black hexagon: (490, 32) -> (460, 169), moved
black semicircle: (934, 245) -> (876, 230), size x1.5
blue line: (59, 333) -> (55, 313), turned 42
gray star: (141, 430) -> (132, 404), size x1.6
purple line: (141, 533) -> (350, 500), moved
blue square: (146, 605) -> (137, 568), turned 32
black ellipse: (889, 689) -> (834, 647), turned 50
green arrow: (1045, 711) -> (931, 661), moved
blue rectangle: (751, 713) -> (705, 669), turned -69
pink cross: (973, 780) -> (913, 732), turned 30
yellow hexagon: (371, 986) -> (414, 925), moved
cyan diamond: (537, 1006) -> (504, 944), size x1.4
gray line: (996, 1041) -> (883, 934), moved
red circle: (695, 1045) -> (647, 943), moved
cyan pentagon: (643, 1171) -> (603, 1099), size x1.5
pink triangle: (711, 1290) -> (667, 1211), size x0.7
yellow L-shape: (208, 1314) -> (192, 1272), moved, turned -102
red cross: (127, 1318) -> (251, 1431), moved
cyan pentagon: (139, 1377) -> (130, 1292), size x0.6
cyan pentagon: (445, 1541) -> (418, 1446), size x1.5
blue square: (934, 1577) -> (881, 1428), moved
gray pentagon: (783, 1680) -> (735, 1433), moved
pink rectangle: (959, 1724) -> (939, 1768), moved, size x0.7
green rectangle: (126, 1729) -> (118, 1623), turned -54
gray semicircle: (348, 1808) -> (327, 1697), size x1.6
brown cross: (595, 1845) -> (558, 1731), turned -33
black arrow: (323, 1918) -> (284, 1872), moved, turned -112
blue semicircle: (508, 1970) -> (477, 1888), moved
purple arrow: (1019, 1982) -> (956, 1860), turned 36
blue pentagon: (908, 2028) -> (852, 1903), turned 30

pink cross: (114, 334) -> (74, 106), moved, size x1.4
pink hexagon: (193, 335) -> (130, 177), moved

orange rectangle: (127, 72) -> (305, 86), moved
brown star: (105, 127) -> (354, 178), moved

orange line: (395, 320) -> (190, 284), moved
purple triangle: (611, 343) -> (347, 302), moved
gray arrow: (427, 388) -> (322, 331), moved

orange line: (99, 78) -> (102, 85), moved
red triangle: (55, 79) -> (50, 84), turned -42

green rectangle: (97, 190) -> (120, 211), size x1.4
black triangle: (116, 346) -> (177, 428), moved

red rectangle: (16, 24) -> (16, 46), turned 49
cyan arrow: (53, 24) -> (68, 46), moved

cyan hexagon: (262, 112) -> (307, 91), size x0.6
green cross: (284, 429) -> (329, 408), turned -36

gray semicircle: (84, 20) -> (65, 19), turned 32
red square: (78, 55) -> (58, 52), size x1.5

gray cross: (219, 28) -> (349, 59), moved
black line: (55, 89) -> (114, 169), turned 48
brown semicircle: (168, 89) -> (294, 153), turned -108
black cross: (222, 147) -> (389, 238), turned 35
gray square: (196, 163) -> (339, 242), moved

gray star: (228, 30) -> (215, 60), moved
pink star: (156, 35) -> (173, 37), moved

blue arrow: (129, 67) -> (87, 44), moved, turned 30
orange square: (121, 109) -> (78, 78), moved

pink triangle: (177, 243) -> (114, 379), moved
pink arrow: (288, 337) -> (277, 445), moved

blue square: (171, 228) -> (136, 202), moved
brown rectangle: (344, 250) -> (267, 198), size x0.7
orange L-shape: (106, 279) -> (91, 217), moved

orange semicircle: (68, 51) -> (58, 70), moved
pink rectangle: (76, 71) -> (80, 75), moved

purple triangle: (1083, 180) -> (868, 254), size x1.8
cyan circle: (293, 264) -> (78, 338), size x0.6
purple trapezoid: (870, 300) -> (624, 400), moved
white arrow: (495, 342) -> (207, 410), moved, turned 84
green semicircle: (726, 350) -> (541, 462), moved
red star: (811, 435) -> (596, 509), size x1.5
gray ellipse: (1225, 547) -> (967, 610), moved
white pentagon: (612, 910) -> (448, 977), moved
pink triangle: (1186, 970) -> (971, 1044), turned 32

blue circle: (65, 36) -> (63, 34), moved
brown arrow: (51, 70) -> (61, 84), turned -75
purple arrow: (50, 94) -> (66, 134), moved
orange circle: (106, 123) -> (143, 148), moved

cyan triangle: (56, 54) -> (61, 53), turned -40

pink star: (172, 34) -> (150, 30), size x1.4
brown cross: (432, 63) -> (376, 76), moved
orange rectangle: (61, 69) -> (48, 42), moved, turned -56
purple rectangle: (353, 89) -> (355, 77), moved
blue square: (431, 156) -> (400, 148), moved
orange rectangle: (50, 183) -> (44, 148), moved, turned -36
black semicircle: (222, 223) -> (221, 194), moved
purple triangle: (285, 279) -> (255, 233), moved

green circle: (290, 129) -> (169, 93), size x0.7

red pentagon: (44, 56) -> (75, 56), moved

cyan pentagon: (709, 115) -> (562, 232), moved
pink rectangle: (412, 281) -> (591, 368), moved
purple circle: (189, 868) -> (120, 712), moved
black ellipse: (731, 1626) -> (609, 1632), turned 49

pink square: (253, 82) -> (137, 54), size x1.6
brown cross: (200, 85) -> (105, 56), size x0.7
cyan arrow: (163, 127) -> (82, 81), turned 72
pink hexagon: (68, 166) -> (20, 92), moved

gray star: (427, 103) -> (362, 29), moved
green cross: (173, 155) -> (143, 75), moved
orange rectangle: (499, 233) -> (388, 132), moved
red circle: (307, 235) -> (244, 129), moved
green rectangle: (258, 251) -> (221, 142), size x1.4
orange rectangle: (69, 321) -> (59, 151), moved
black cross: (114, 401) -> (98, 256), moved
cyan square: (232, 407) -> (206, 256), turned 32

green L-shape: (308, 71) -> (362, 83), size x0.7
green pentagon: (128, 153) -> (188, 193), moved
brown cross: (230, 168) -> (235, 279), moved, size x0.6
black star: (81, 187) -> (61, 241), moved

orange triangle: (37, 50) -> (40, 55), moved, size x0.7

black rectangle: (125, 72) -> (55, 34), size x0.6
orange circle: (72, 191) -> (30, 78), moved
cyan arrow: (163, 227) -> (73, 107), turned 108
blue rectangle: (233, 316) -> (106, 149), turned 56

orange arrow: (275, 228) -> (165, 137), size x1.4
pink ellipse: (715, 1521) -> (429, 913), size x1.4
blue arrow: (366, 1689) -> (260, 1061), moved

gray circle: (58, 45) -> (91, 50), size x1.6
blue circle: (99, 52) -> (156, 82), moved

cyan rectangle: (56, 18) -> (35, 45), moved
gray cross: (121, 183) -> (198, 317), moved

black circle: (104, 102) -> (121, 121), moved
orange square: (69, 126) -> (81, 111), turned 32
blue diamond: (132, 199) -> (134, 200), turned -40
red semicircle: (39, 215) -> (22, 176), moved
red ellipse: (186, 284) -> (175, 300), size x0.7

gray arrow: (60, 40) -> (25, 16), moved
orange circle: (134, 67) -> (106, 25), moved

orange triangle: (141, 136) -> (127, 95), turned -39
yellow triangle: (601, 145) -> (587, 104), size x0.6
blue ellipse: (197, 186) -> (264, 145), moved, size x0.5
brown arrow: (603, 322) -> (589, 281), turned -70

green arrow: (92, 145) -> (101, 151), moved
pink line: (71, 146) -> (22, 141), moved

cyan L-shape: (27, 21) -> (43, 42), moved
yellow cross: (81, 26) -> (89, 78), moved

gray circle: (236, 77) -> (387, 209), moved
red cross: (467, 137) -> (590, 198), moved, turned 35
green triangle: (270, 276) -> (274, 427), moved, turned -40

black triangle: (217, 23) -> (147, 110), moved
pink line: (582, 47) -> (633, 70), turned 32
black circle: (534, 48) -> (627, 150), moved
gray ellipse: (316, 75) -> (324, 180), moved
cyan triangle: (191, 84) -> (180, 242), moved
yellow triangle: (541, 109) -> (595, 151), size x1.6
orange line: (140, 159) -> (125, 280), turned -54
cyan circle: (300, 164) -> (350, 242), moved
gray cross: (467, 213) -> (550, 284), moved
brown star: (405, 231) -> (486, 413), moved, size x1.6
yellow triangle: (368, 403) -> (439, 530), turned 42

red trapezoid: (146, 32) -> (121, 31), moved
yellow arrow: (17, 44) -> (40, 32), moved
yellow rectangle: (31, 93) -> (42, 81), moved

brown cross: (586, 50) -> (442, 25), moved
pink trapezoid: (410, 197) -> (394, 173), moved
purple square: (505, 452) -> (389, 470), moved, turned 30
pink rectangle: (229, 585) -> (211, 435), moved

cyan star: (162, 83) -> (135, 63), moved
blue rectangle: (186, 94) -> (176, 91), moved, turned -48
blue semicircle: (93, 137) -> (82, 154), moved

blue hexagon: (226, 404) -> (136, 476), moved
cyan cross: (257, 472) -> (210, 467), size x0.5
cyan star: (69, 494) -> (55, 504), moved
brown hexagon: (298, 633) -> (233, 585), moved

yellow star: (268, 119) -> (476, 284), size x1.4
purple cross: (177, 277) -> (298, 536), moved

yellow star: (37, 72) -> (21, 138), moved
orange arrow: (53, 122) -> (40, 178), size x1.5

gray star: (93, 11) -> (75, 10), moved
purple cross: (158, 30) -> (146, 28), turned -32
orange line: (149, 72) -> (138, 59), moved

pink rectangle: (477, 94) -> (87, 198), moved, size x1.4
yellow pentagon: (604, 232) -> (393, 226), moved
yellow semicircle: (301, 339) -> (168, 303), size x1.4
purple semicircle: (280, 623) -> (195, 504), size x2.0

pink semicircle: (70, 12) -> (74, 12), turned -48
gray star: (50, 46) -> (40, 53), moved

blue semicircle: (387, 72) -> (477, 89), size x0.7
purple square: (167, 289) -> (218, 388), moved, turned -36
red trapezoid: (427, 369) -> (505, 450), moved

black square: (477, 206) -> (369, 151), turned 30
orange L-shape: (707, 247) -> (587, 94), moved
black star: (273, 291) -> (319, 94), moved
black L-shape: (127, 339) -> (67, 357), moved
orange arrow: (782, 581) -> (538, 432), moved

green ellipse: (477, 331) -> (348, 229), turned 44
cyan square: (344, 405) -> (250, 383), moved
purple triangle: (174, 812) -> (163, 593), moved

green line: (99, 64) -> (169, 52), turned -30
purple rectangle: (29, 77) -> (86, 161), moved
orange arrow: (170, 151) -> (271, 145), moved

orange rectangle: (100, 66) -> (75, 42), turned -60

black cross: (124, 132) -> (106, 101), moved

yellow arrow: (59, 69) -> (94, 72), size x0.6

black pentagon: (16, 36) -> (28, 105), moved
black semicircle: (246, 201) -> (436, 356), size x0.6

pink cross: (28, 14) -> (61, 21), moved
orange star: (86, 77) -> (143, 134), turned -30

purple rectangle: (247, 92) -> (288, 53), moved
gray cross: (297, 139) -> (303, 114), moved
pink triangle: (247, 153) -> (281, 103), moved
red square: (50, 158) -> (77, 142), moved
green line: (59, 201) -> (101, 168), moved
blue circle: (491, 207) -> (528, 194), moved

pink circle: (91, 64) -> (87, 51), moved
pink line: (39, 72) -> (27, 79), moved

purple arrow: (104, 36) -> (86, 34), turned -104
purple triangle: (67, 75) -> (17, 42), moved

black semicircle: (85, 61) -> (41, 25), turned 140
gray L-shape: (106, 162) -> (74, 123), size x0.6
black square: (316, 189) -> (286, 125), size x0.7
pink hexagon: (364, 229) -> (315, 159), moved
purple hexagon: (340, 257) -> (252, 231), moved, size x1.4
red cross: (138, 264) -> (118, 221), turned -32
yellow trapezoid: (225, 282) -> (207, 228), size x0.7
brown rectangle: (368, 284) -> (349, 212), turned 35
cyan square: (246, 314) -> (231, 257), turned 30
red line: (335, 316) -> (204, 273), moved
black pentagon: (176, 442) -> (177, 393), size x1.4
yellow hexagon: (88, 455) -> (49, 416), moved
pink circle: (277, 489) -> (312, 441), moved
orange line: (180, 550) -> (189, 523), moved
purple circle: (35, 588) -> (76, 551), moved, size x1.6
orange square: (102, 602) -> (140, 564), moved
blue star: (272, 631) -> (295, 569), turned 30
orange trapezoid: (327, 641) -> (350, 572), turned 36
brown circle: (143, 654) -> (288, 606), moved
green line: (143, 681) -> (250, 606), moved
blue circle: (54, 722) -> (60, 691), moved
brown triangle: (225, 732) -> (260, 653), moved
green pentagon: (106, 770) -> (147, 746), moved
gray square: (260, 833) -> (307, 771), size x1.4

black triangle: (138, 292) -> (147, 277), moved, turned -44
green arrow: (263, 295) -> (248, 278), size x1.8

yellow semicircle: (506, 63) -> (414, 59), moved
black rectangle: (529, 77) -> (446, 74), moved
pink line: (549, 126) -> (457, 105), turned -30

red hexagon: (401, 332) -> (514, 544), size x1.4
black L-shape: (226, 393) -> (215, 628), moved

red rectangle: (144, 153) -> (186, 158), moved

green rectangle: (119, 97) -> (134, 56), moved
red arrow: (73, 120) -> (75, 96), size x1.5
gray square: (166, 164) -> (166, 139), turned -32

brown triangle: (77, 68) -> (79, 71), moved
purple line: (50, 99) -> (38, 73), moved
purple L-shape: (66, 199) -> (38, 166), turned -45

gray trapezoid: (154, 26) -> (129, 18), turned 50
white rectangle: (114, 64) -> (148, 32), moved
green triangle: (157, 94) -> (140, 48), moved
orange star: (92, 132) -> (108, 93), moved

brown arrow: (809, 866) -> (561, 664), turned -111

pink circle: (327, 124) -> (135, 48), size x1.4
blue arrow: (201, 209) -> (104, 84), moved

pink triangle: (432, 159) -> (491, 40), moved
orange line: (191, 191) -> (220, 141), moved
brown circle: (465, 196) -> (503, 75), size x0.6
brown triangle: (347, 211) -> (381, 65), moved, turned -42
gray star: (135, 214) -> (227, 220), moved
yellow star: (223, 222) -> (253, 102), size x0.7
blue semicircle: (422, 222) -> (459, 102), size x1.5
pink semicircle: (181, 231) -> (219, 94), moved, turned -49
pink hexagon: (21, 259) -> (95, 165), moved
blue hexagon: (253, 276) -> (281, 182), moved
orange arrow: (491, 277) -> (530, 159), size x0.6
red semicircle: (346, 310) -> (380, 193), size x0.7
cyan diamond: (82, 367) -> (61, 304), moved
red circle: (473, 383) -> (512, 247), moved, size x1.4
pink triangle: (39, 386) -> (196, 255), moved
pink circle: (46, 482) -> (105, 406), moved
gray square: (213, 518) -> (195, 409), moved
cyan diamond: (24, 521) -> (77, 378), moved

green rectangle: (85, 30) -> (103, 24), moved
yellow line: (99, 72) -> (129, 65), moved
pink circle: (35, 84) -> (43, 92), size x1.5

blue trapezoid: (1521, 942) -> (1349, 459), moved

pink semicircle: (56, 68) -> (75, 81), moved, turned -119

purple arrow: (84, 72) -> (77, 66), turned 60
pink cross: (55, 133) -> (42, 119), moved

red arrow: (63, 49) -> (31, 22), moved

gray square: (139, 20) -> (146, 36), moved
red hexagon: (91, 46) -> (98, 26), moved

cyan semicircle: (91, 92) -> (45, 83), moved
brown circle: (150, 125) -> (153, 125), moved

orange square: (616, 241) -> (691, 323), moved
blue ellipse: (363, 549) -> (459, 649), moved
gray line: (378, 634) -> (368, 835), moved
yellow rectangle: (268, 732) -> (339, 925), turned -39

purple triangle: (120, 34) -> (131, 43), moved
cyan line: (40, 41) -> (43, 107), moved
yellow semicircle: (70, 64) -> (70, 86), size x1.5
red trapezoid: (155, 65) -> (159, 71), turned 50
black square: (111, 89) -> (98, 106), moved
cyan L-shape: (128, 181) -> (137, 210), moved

-------------------------

[Problem statement]
Could you repeat exactly the lines above from the line with "gray star: (50, 46) -> (40, 53), moved" up to and including the line with "black star: (273, 291) -> (319, 94), moved", and only those?

[Response below]
gray star: (50, 46) -> (40, 53), moved

blue semicircle: (387, 72) -> (477, 89), size x0.7
purple square: (167, 289) -> (218, 388), moved, turned -36
red trapezoid: (427, 369) -> (505, 450), moved

black square: (477, 206) -> (369, 151), turned 30
orange L-shape: (707, 247) -> (587, 94), moved
black star: (273, 291) -> (319, 94), moved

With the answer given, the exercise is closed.